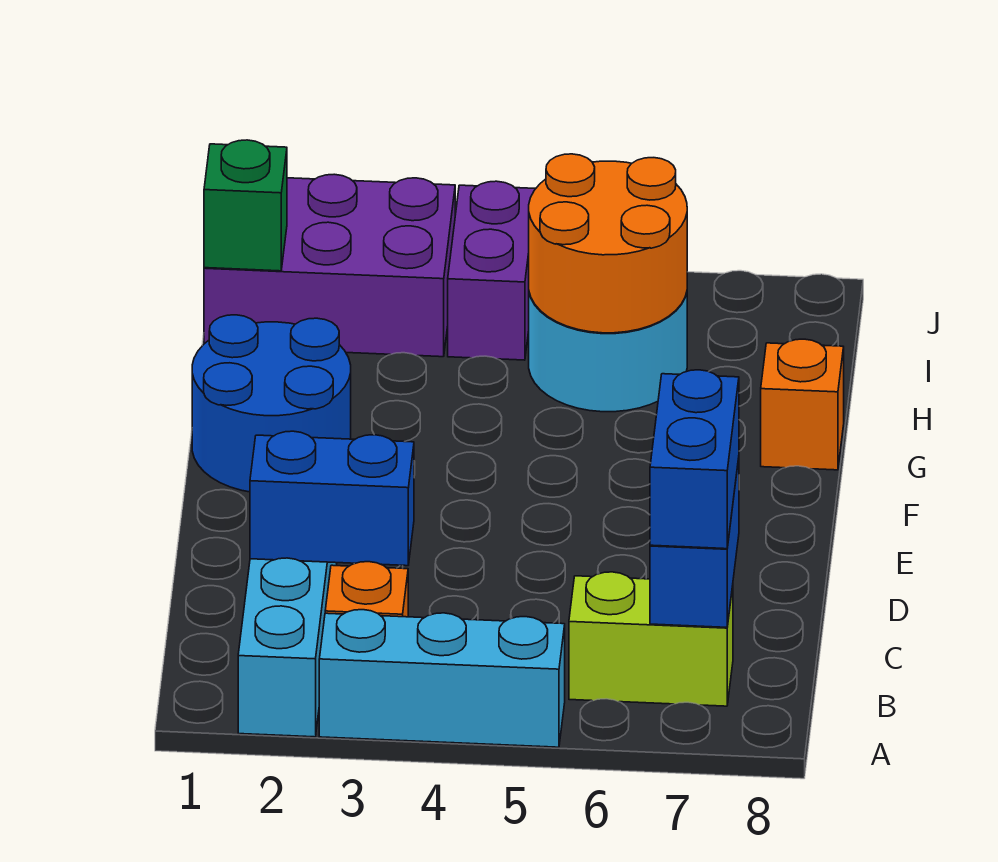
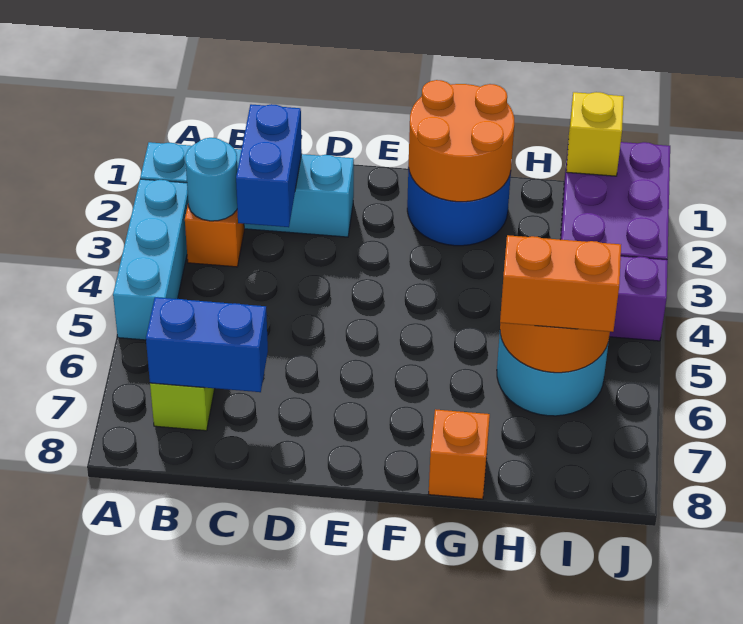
none -> cyan round brick B3 level 2
blue brick B7:C7 level 3 -> none
none -> orange round brick F1:G2 level 2
none -> orange brick H6:I6 level 3
green brick I1 level 2 -> yellow brick I1 level 2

--------------------------------------------------

Would you print the material exactly once more, without any of its pictures?

none -> cyan round brick B3 level 2
blue brick B7:C7 level 3 -> none
none -> orange round brick F1:G2 level 2
none -> orange brick H6:I6 level 3
green brick I1 level 2 -> yellow brick I1 level 2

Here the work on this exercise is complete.